--- WORK TO BE COMPLETED ---
Reproduce the following lines word for word, covering every one of the records.

Dataset items
-- begin --

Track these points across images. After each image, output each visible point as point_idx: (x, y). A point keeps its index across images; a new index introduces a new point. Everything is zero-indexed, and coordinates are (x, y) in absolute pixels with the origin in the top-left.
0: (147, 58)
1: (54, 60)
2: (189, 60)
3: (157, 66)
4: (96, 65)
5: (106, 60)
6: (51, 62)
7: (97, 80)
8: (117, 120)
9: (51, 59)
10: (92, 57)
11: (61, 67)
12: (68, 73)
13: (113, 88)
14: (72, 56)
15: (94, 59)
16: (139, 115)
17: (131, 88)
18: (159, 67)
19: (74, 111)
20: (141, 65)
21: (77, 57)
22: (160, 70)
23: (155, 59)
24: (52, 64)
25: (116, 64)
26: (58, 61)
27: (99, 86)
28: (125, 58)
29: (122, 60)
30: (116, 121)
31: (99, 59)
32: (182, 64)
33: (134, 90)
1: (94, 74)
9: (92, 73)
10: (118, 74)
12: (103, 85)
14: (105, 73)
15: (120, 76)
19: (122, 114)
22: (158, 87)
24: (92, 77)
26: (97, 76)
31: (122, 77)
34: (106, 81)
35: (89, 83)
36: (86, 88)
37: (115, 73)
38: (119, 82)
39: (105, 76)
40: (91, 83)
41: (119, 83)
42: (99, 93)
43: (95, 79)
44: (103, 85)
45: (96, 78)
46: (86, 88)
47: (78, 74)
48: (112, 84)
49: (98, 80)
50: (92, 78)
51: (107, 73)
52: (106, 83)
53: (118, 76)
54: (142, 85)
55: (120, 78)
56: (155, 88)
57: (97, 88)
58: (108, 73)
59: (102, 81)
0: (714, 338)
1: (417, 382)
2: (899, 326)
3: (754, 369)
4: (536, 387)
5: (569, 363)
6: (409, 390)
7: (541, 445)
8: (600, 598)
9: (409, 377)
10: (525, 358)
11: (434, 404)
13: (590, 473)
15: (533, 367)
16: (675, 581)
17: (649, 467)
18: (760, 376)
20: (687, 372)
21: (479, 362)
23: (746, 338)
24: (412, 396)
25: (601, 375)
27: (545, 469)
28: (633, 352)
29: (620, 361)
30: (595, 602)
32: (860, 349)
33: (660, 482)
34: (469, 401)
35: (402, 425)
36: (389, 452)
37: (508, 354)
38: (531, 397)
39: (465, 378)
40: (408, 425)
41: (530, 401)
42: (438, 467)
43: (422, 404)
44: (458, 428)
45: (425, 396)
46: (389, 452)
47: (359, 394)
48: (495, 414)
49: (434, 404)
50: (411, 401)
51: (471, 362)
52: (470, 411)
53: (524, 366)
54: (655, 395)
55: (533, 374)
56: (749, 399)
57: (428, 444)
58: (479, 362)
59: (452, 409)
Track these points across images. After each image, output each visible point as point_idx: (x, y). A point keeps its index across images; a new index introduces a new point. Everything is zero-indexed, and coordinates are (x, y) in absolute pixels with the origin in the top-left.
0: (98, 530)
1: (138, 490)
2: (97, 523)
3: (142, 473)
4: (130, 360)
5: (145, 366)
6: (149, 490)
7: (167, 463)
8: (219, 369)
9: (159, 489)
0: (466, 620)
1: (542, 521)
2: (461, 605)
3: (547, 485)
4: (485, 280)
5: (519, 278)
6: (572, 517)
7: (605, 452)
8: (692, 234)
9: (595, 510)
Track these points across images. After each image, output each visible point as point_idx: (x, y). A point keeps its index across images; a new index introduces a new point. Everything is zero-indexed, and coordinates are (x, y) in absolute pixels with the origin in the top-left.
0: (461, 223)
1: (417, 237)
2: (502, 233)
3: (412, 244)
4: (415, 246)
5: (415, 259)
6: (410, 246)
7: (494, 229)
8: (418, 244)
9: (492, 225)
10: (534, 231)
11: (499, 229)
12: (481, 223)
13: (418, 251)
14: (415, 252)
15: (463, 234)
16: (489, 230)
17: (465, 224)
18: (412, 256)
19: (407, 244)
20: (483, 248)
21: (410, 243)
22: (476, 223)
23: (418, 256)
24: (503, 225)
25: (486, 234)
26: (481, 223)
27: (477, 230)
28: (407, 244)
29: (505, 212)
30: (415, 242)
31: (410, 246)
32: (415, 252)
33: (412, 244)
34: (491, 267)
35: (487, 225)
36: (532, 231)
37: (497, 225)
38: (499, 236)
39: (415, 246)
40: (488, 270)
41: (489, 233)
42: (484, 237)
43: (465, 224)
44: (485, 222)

-- end --

--- OUTPUT FOR THIS EXERCISE ---
Track these points across images. After each image, output each visible point as point_idx: (x, y). A point keeps its index across images; a new index introduces a new point. Everything is zero-indexed, and coordinates are (x, y) in absolute pixels with the origin in the top-left.
0: (147, 58)
1: (54, 60)
2: (189, 60)
3: (157, 66)
4: (96, 65)
5: (106, 60)
6: (51, 62)
7: (97, 80)
8: (117, 120)
9: (51, 59)
10: (92, 57)
11: (61, 67)
12: (68, 73)
13: (113, 88)
14: (72, 56)
15: (94, 59)
16: (139, 115)
17: (131, 88)
18: (159, 67)
19: (74, 111)
20: (141, 65)
21: (77, 57)
22: (160, 70)
23: (155, 59)
24: (52, 64)
25: (116, 64)
26: (58, 61)
27: (99, 86)
28: (125, 58)
29: (122, 60)
30: (116, 121)
31: (99, 59)
32: (182, 64)
33: (134, 90)
1: (94, 74)
9: (92, 73)
10: (118, 74)
12: (103, 85)
14: (105, 73)
15: (120, 76)
19: (122, 114)
22: (158, 87)
24: (92, 77)
26: (97, 76)
31: (122, 77)
34: (106, 81)
35: (89, 83)
36: (86, 88)
37: (115, 73)
38: (119, 82)
39: (105, 76)
40: (91, 83)
41: (119, 83)
42: (99, 93)
43: (95, 79)
44: (103, 85)
45: (96, 78)
46: (86, 88)
47: (78, 74)
48: (112, 84)
49: (98, 80)
50: (92, 78)
51: (107, 73)
52: (106, 83)
53: (118, 76)
54: (142, 85)
55: (120, 78)
56: (155, 88)
57: (97, 88)
58: (108, 73)
59: (102, 81)
0: (714, 338)
1: (417, 382)
2: (899, 326)
3: (754, 369)
4: (536, 387)
5: (569, 363)
6: (409, 390)
7: (541, 445)
8: (600, 598)
9: (409, 377)
10: (525, 358)
11: (434, 404)
13: (590, 473)
15: (533, 367)
16: (675, 581)
17: (649, 467)
18: (760, 376)
20: (687, 372)
21: (479, 362)
23: (746, 338)
24: (412, 396)
25: (601, 375)
27: (545, 469)
28: (633, 352)
29: (620, 361)
30: (595, 602)
32: (860, 349)
33: (660, 482)
34: (469, 401)
35: (402, 425)
36: (389, 452)
37: (508, 354)
38: (531, 397)
39: (465, 378)
40: (408, 425)
41: (530, 401)
42: (438, 467)
43: (422, 404)
44: (458, 428)
45: (425, 396)
46: (389, 452)
47: (359, 394)
48: (495, 414)
49: (434, 404)
50: (411, 401)
51: (471, 362)
52: (470, 411)
53: (524, 366)
54: (655, 395)
55: (533, 374)
56: (749, 399)
57: (428, 444)
58: (479, 362)
59: (452, 409)
Track these points across images. After each image, output each visible point as point_idx: (x, y). A point keeps its index across images; a new index introduces a new point. Everything is zero-indexed, and coordinates are (x, y) in absolute pixels with the origin in the top-left.
0: (98, 530)
1: (138, 490)
2: (97, 523)
3: (142, 473)
4: (130, 360)
5: (145, 366)
6: (149, 490)
7: (167, 463)
8: (219, 369)
9: (159, 489)
0: (466, 620)
1: (542, 521)
2: (461, 605)
3: (547, 485)
4: (485, 280)
5: (519, 278)
6: (572, 517)
7: (605, 452)
8: (692, 234)
9: (595, 510)
Track these points across images. After each image, output each visible point as point_idx: (x, y). A point keeps its index across images; a new index introduces a new point. Everything is zero-indexed, and coordinates are (x, y) in absolute pixels with the origin in the top-left.
0: (461, 223)
1: (417, 237)
2: (502, 233)
3: (412, 244)
4: (415, 246)
5: (415, 259)
6: (410, 246)
7: (494, 229)
8: (418, 244)
9: (492, 225)
10: (534, 231)
11: (499, 229)
12: (481, 223)
13: (418, 251)
14: (415, 252)
15: (463, 234)
16: (489, 230)
17: (465, 224)
18: (412, 256)
19: (407, 244)
20: (483, 248)
21: (410, 243)
22: (476, 223)
23: (418, 256)
24: (503, 225)
25: (486, 234)
26: (481, 223)
27: (477, 230)
28: (407, 244)
29: (505, 212)
30: (415, 242)
31: (410, 246)
32: (415, 252)
33: (412, 244)
34: (491, 267)
35: (487, 225)
36: (532, 231)
37: (497, 225)
38: (499, 236)
39: (415, 246)
40: (488, 270)
41: (489, 233)
42: (484, 237)
43: (465, 224)
44: (485, 222)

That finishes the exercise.